BEGIN Data section

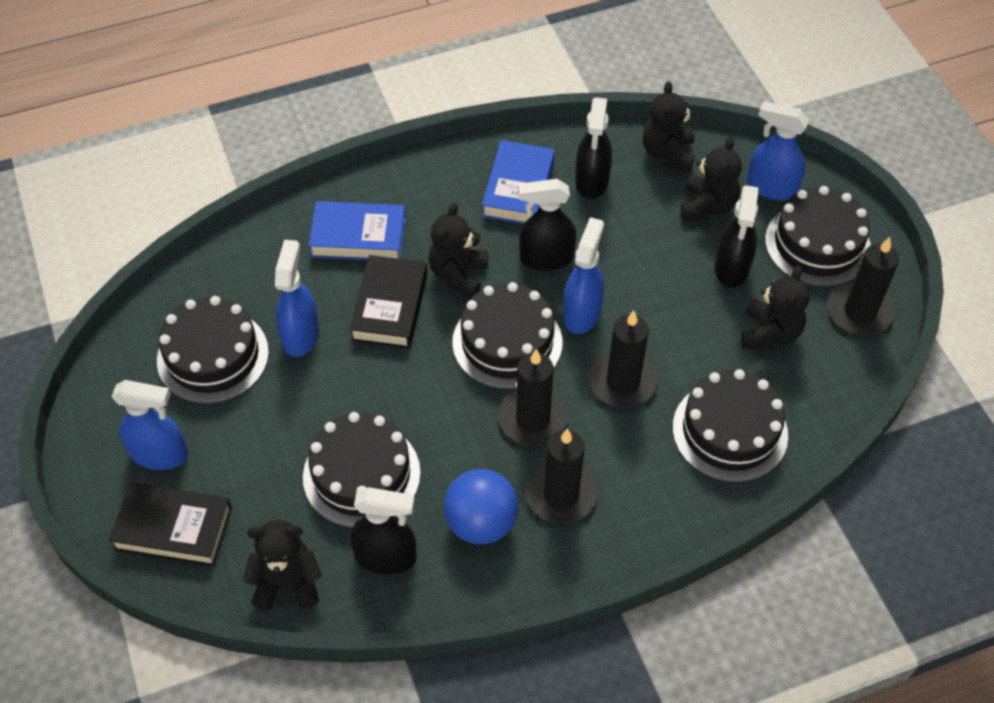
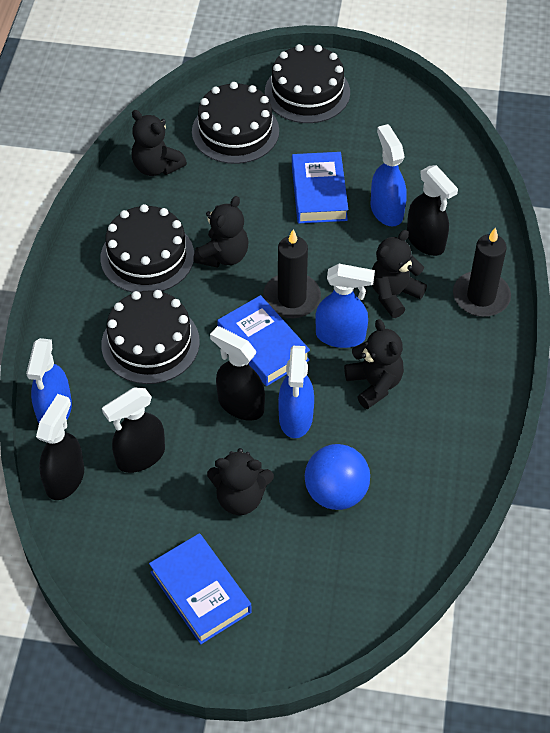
black book: 2 -> 0
black cake: 5 -> 4
black candle: 4 -> 2
blue book: 2 -> 3

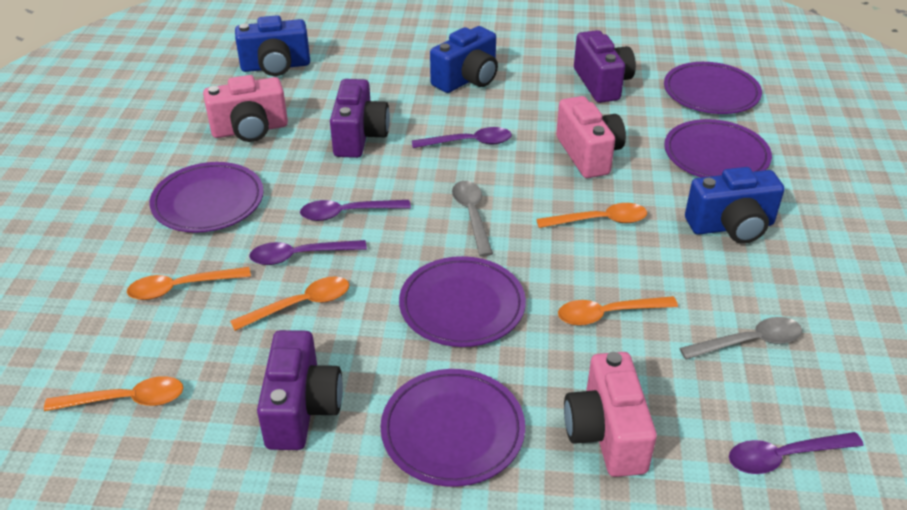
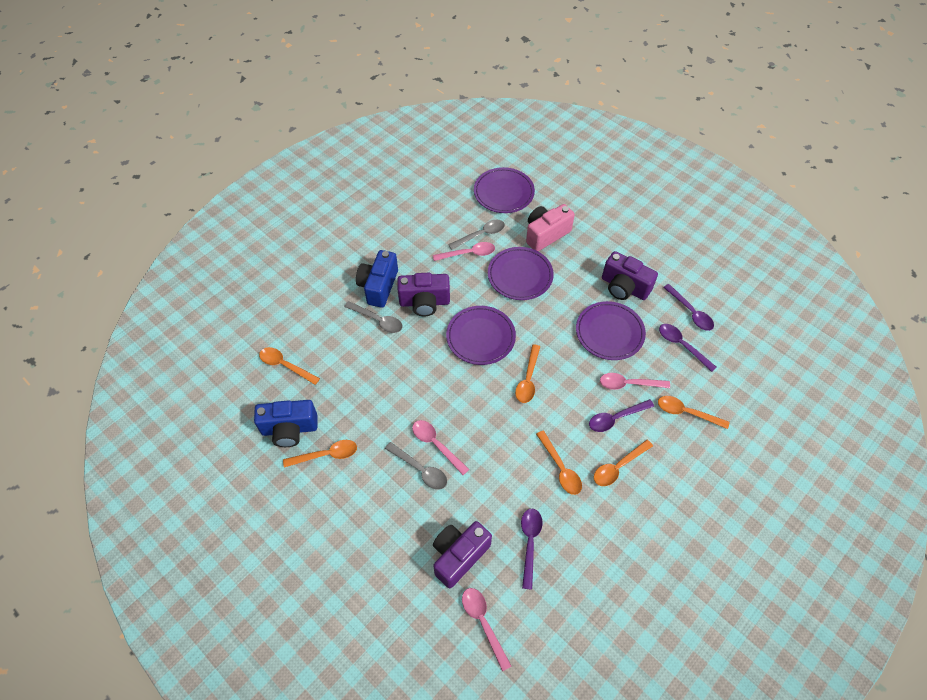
blue camera: 3 -> 2
grey spoon: 2 -> 3
orange spoon: 5 -> 6
pink camera: 3 -> 1
pink spoon: 0 -> 4
purple plate: 5 -> 4

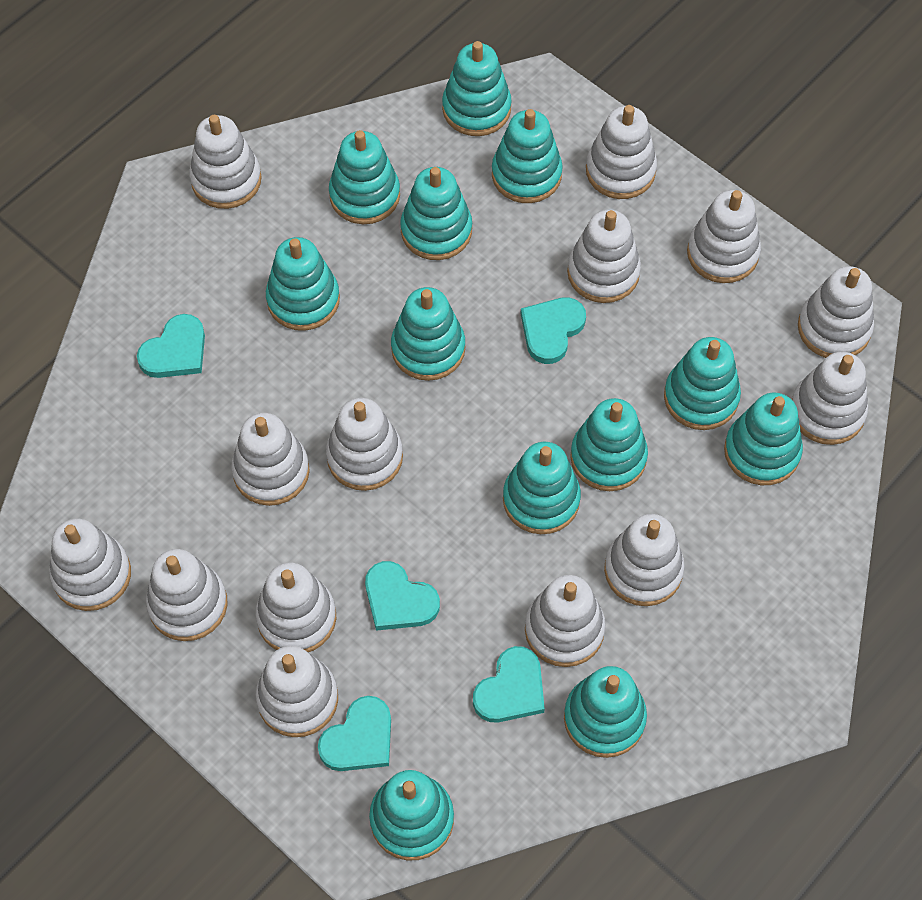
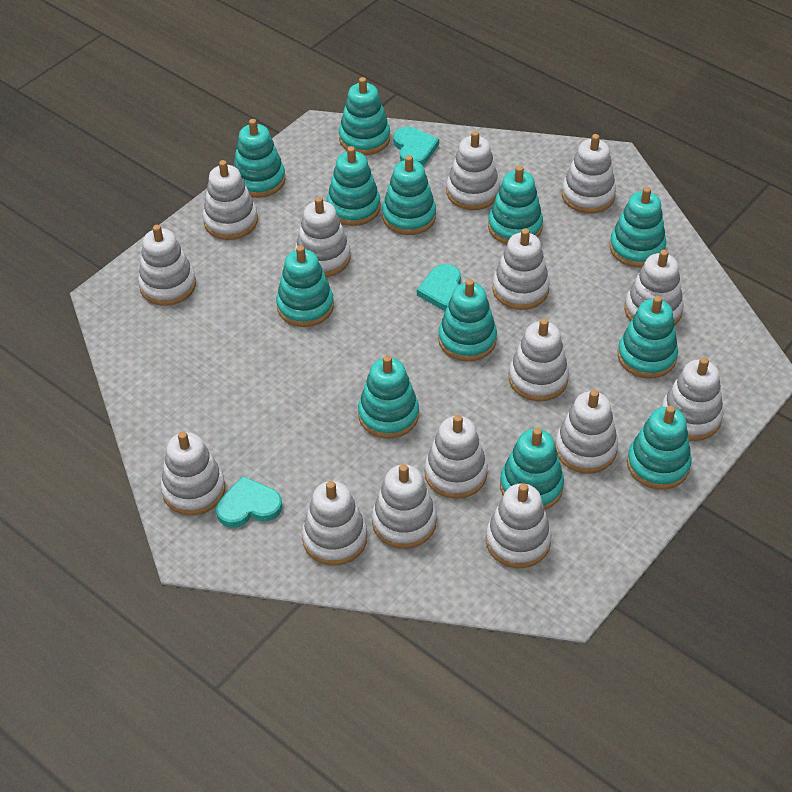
turquoise heart: 5 -> 3
white stacking toy: 14 -> 15

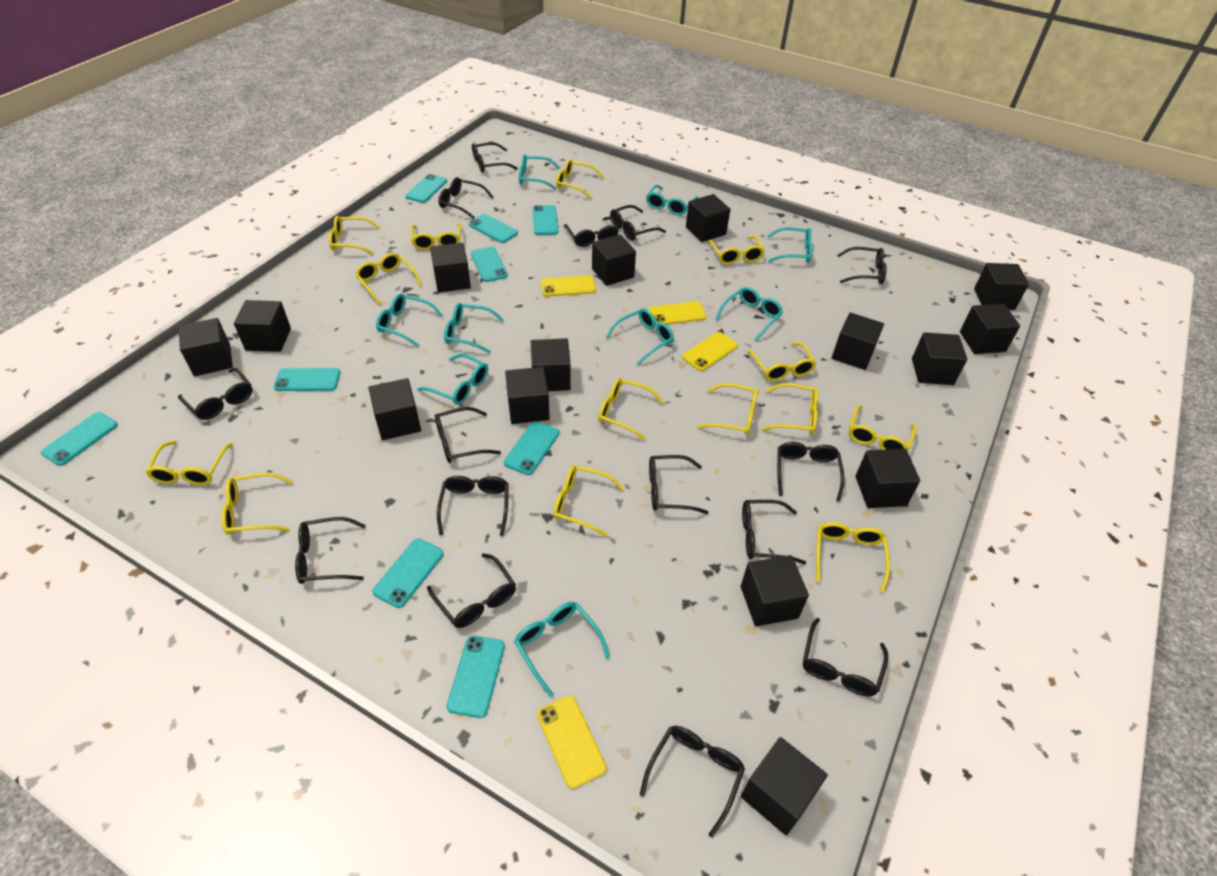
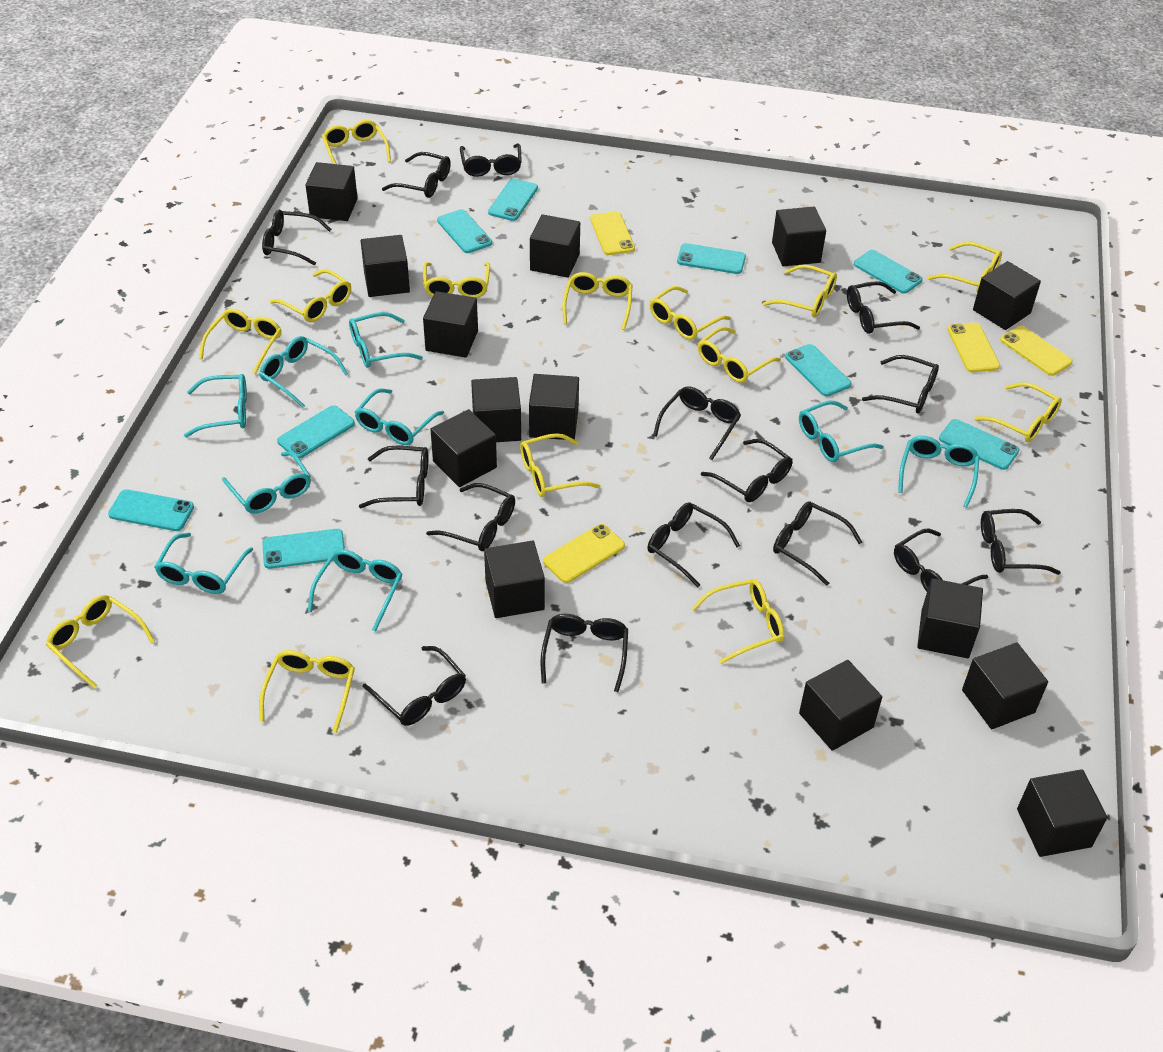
black cube: 15 -> 14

END Data section

Which lines fall between the one containing "black cake: 5 -> 4" and the last line of the listing, both included? Give them again exactly, without the pictures.

## Answer to this problem
black cake: 5 -> 4
black candle: 4 -> 2
blue book: 2 -> 3

blue camera: 3 -> 2
grey spoon: 2 -> 3
orange spoon: 5 -> 6
pink camera: 3 -> 1
pink spoon: 0 -> 4
purple plate: 5 -> 4

turquoise heart: 5 -> 3
white stacking toy: 14 -> 15

black cube: 15 -> 14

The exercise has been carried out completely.